WHAT IS EXPECTED — The entries that follow should be repeated exactly, with no pictures kept.

▼

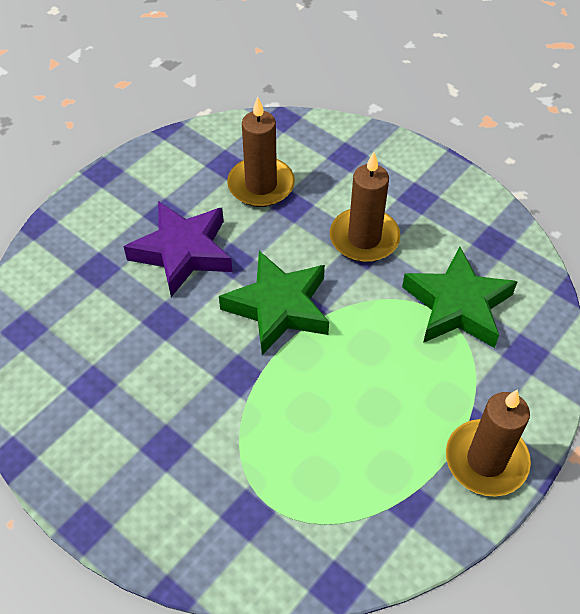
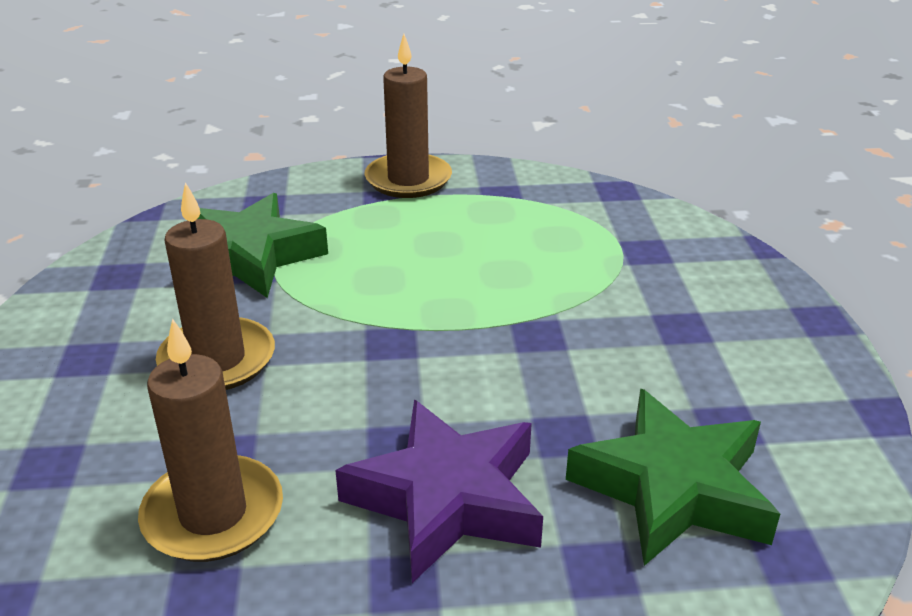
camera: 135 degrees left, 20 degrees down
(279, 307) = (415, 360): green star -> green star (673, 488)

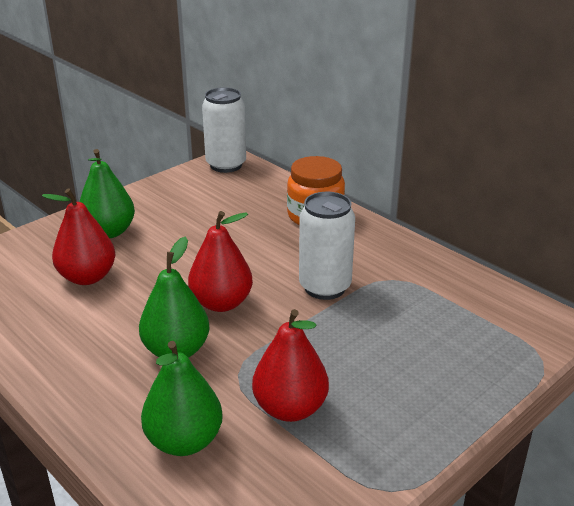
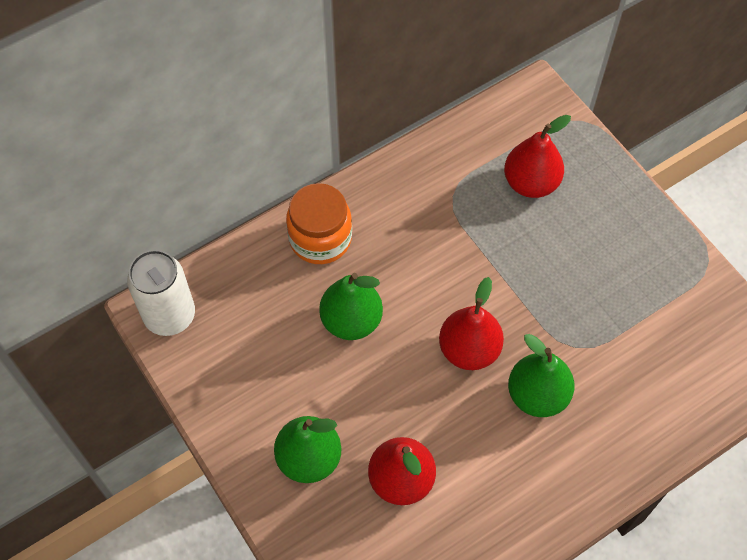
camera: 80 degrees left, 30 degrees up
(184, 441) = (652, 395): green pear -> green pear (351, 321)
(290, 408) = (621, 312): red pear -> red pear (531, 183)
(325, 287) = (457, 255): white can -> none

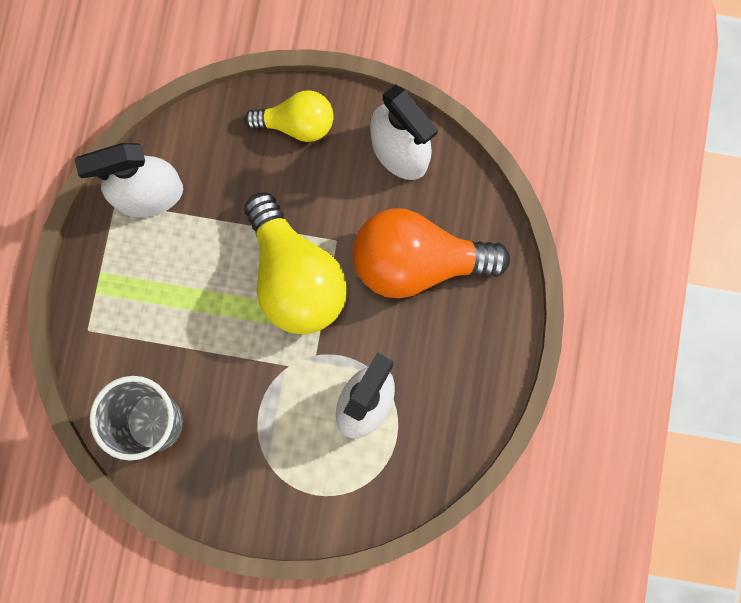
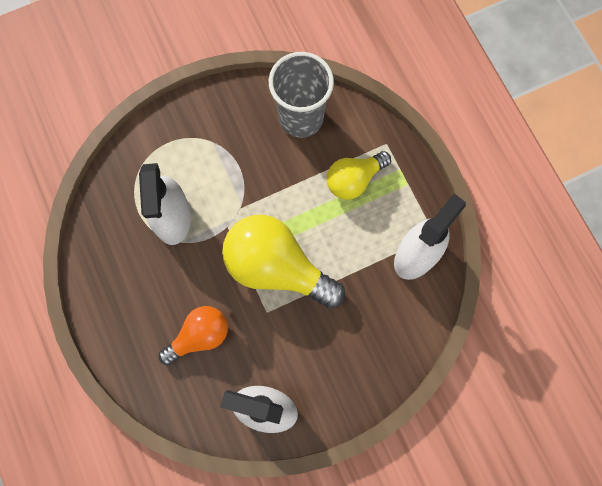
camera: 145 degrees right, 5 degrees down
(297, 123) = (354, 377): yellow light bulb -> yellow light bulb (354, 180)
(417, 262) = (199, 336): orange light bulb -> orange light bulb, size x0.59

▲

EXPECTED ANSWER —
camera: 135 degrees left, 20 degrees down
(279, 307) = (415, 360): green star -> green star (673, 488)

camera: 80 degrees left, 30 degrees up
(184, 441) = (652, 395): green pear -> green pear (351, 321)
(290, 408) = (621, 312): red pear -> red pear (531, 183)
(325, 287) = (457, 255): white can -> none

camera: 145 degrees right, 5 degrees down
(297, 123) = (354, 377): yellow light bulb -> yellow light bulb (354, 180)
(417, 262) = (199, 336): orange light bulb -> orange light bulb, size x0.59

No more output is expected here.